→ EXERCISE AIM
Write out each entry below exactly; the images do not belong in your copy.

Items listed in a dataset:
╔══
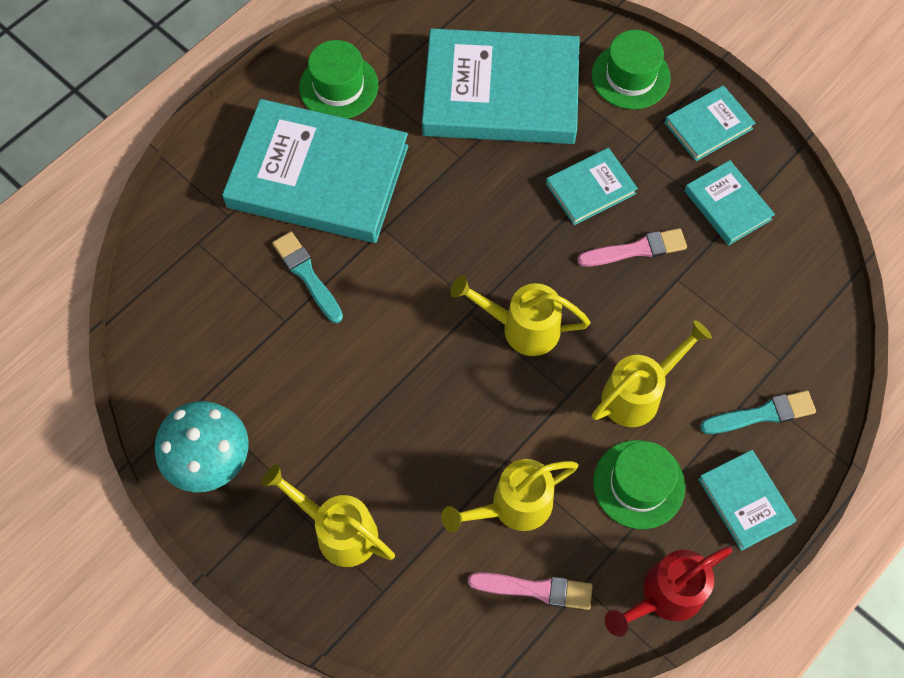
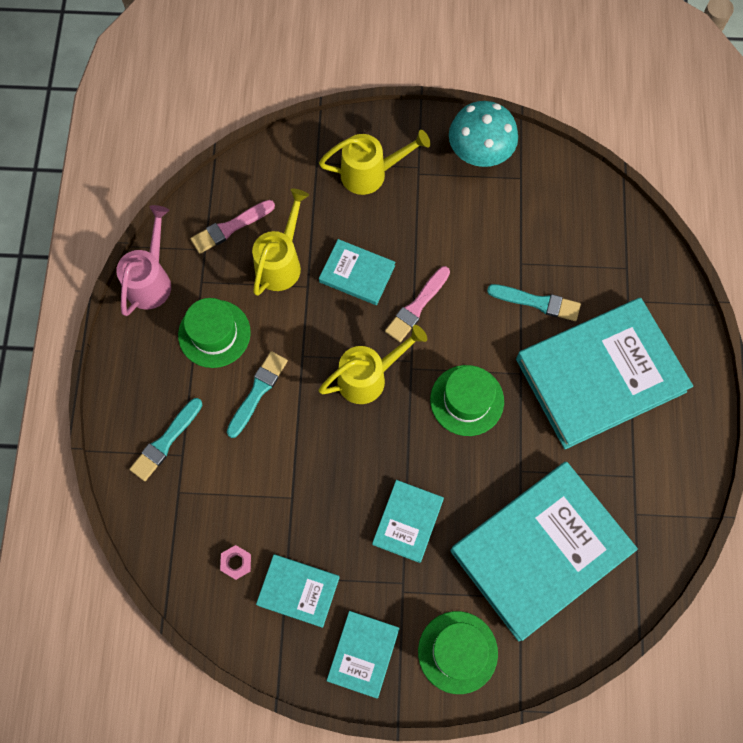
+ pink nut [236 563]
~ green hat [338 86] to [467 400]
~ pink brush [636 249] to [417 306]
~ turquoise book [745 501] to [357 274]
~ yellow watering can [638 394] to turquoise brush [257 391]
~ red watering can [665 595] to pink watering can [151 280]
╚══
→ REPLY
+ pink nut [236 563]
~ green hat [338 86] to [467 400]
~ pink brush [636 249] to [417 306]
~ turquoise book [745 501] to [357 274]
~ yellow watering can [638 394] to turquoise brush [257 391]
~ red watering can [665 595] to pink watering can [151 280]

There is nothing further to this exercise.